▸ TASK REQUIREMENTS: Copy the stretch from the line containing "Question: Does white" through the line containing "The brown straw hat at lower center is", changing "snowmobile" to "snow scooter" everywhere and keeping everything else the same. Leave the pictures out.

▬▬▬

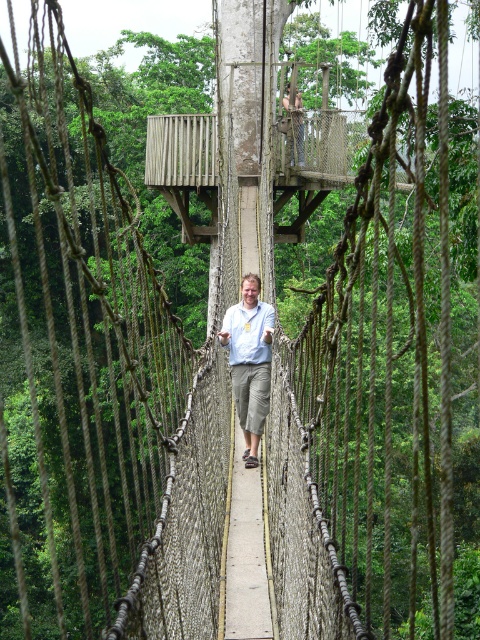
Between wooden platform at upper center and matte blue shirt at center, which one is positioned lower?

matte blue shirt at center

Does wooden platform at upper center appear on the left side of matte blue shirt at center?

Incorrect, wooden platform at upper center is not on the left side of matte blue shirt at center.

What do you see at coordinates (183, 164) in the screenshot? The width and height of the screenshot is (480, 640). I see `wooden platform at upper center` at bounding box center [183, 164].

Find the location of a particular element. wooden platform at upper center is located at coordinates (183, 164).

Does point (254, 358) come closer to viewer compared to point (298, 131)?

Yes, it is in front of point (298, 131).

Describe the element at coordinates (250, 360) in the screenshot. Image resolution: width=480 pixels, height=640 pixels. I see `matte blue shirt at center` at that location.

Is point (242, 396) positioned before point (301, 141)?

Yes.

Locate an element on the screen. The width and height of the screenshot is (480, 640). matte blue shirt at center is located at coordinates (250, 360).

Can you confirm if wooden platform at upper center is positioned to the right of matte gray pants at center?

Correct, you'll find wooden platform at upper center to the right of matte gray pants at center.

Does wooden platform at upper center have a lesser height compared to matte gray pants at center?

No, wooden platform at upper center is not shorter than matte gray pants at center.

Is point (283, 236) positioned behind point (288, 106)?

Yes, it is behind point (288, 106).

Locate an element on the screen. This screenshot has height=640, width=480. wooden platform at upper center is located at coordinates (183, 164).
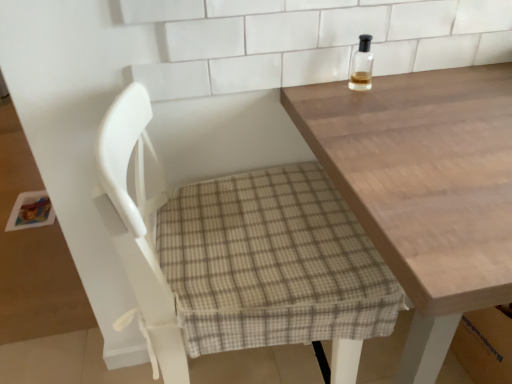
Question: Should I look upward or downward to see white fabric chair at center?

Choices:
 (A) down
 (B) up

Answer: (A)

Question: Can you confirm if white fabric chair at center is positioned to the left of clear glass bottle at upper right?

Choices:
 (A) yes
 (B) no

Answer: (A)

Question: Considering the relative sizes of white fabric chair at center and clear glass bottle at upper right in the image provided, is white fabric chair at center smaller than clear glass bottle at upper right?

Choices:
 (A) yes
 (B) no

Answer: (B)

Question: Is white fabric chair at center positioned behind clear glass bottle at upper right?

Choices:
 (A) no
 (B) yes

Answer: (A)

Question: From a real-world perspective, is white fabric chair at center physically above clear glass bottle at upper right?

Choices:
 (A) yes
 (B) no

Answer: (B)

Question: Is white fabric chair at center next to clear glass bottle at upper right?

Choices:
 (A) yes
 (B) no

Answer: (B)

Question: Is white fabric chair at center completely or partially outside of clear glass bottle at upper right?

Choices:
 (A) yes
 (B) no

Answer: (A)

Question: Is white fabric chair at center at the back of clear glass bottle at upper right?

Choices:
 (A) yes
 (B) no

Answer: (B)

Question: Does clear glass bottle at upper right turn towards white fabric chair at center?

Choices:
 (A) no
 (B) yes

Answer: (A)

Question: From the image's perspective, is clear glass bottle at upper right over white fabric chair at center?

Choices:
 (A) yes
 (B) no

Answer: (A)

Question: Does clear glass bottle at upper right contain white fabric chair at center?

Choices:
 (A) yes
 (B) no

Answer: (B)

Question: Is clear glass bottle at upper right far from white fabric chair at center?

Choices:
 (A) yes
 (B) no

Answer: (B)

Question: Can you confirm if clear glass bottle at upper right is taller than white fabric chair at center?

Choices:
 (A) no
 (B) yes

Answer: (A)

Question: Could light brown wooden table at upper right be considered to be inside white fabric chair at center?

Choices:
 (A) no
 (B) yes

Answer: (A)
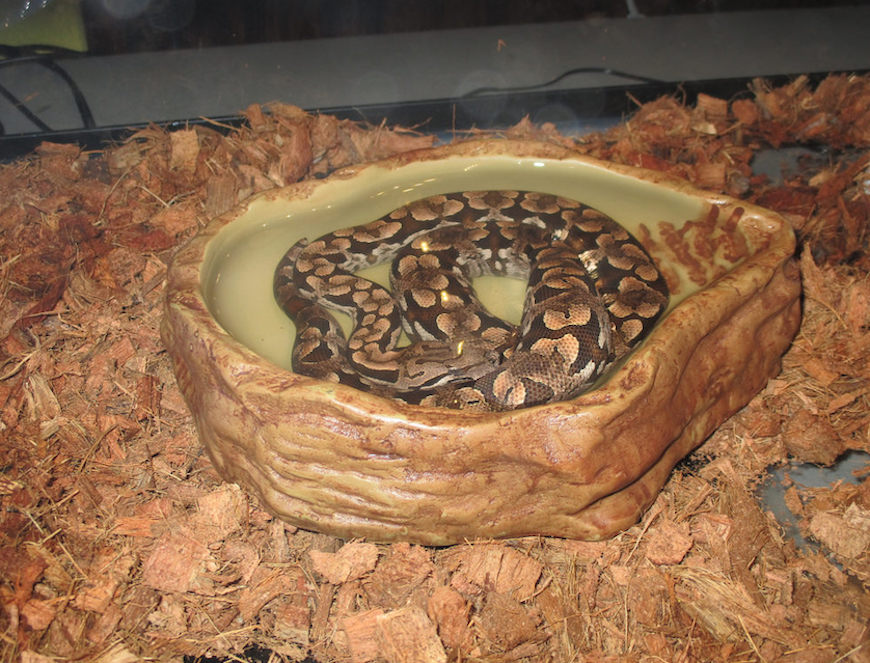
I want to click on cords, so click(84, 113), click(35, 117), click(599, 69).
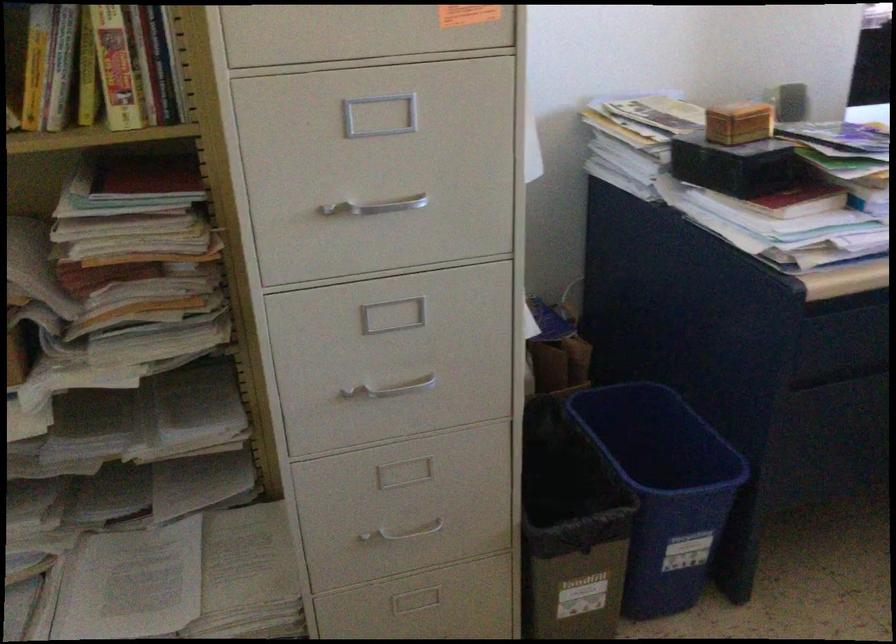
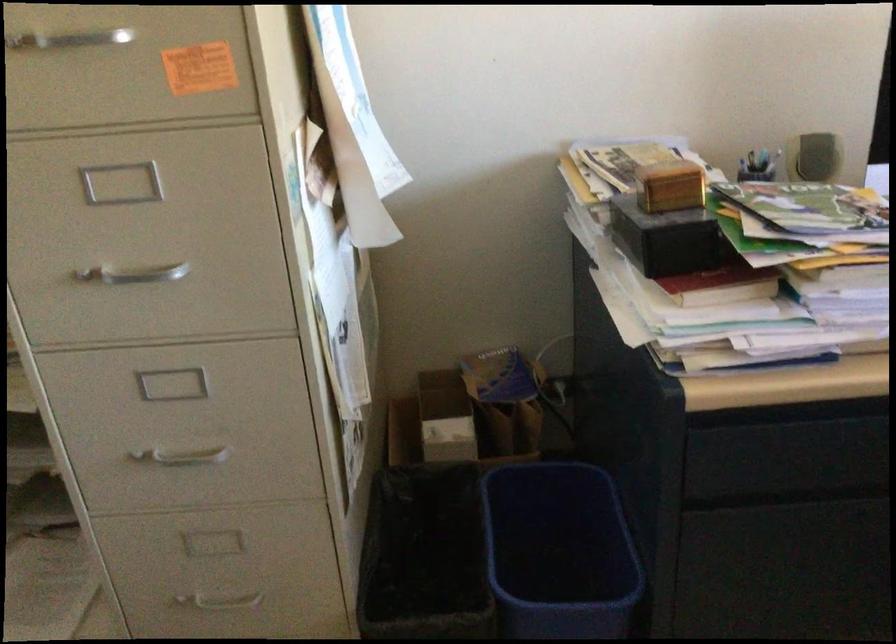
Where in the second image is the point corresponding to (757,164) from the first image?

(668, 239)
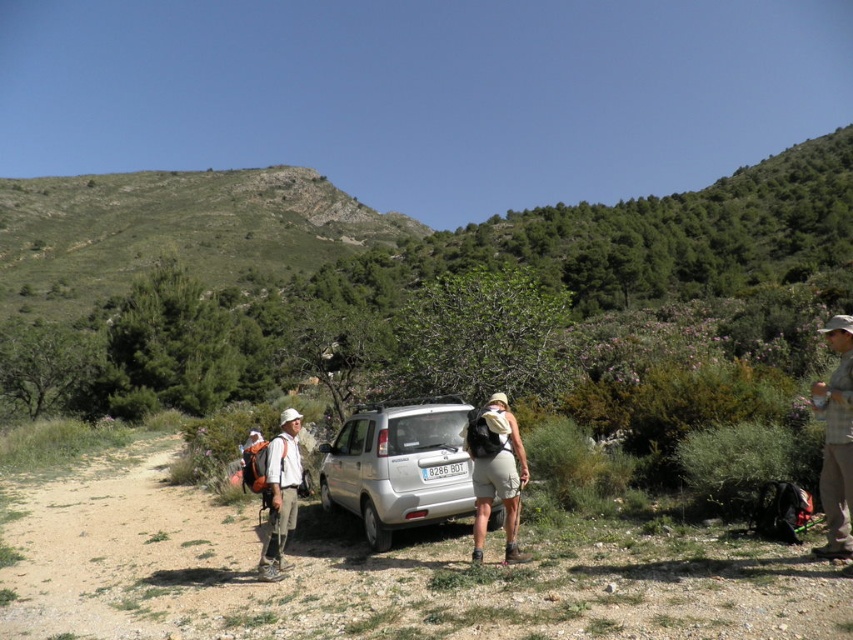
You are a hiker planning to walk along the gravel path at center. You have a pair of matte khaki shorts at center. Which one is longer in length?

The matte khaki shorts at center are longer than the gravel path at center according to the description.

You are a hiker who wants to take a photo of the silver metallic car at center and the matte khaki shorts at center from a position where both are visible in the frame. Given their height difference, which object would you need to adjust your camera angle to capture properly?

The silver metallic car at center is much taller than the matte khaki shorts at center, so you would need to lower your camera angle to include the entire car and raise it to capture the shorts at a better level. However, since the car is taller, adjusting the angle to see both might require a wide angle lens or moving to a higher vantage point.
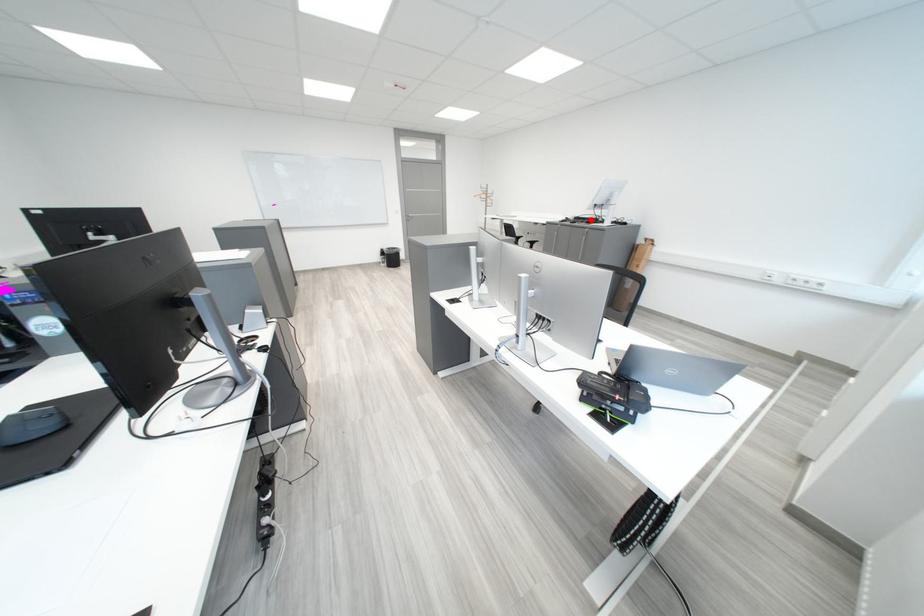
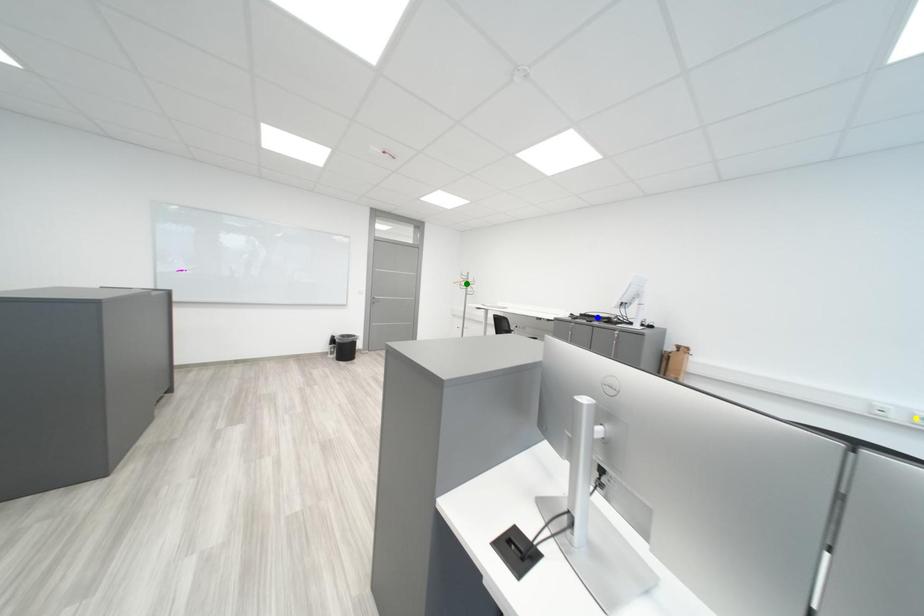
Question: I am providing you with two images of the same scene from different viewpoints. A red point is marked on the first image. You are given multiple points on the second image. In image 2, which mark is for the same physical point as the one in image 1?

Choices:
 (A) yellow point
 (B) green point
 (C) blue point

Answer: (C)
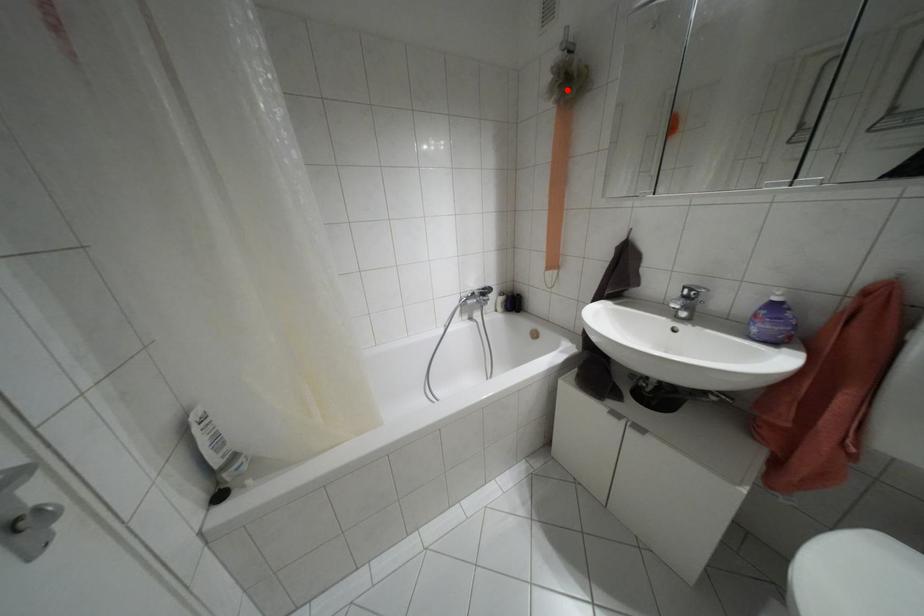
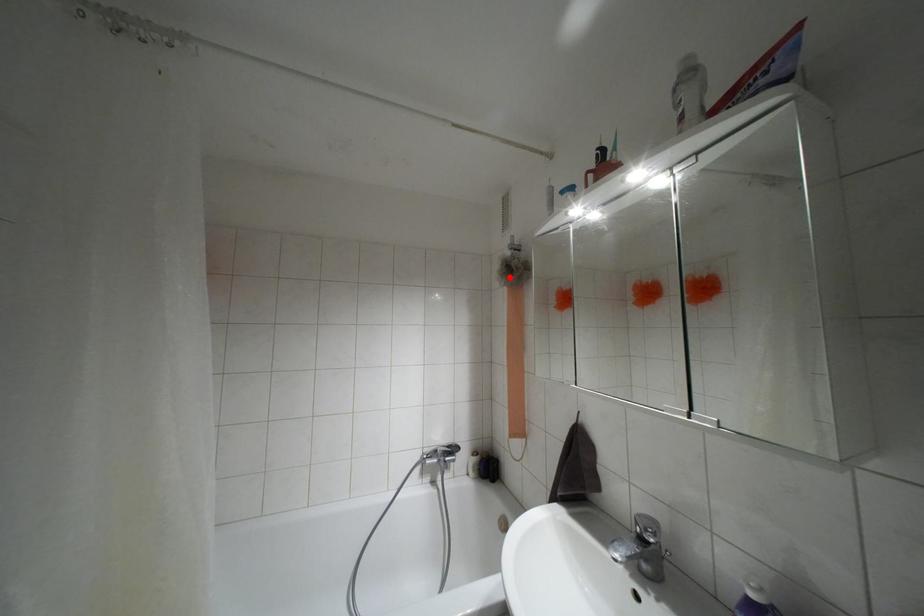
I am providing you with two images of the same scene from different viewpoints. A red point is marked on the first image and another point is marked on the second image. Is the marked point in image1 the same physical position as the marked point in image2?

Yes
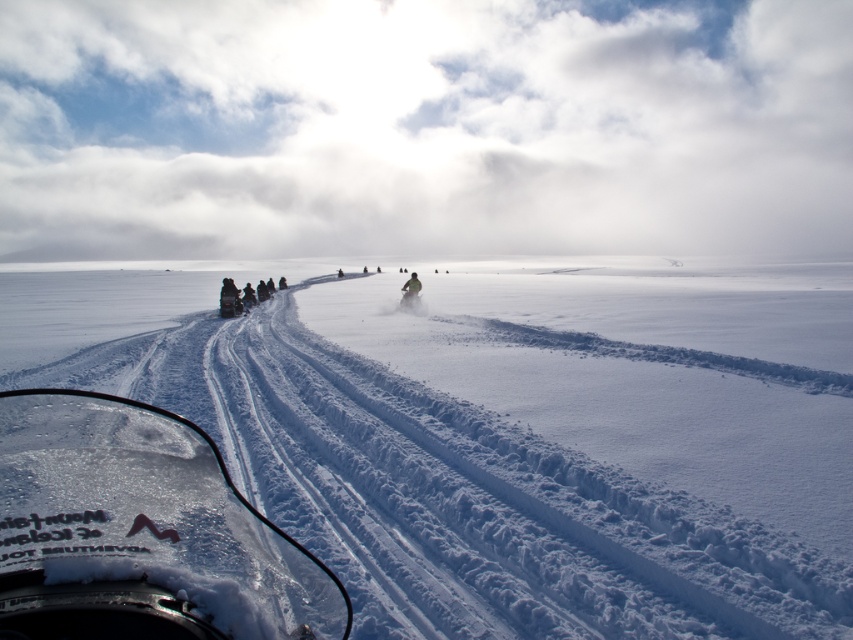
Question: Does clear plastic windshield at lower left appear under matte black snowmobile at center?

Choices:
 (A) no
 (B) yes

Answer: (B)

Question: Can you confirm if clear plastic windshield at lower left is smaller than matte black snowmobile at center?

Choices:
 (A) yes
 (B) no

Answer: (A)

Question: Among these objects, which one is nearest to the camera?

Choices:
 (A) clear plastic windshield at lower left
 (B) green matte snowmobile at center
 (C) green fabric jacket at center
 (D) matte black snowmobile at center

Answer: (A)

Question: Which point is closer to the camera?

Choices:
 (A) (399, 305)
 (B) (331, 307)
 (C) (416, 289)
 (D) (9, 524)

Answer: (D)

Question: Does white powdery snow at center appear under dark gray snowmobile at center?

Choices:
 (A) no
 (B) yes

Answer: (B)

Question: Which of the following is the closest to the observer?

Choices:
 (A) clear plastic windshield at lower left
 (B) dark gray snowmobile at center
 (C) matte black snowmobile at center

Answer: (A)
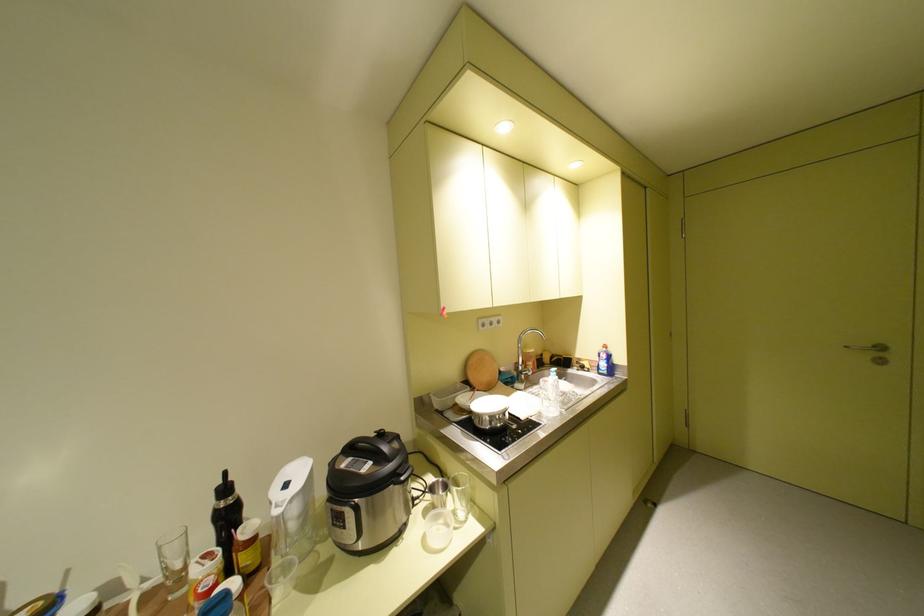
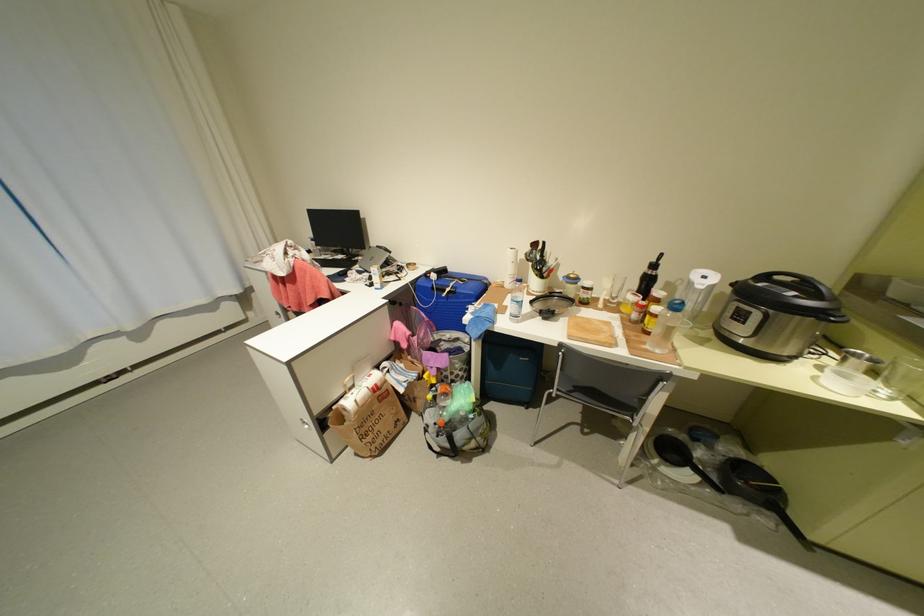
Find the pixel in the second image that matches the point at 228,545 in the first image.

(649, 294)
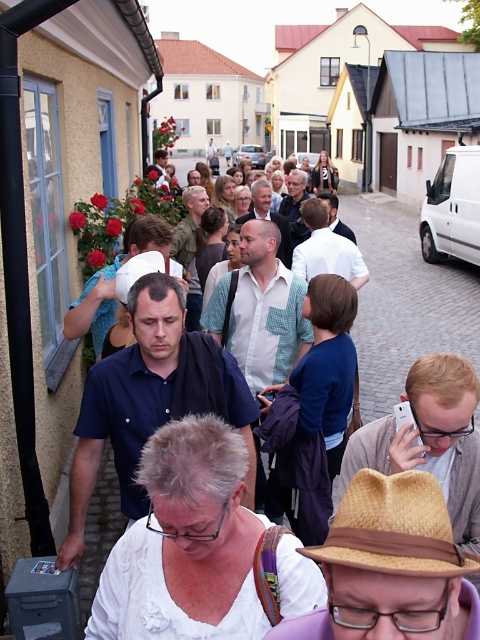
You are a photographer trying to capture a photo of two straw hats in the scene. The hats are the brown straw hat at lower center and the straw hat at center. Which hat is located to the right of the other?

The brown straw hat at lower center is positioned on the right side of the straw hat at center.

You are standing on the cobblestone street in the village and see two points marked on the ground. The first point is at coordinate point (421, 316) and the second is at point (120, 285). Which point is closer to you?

▬▬▬

▸ THE REPLY:
Question: Does white powdery snow at center appear under dark gray snow scooter at center?

Choices:
 (A) no
 (B) yes

Answer: (B)

Question: Which of the following is the closest to the observer?

Choices:
 (A) clear plastic windshield at lower left
 (B) dark gray snow scooter at center
 (C) matte black snow scooter at center

Answer: (A)
Find the pixel in the second image that matches the point at 228,545 in the first image.

(649, 294)
You are a photographer trying to capture a photo of two straw hats in the scene. The hats are the brown straw hat at lower center and the straw hat at center. Which hat is located to the right of the other?

The brown straw hat at lower center is positioned on the right side of the straw hat at center.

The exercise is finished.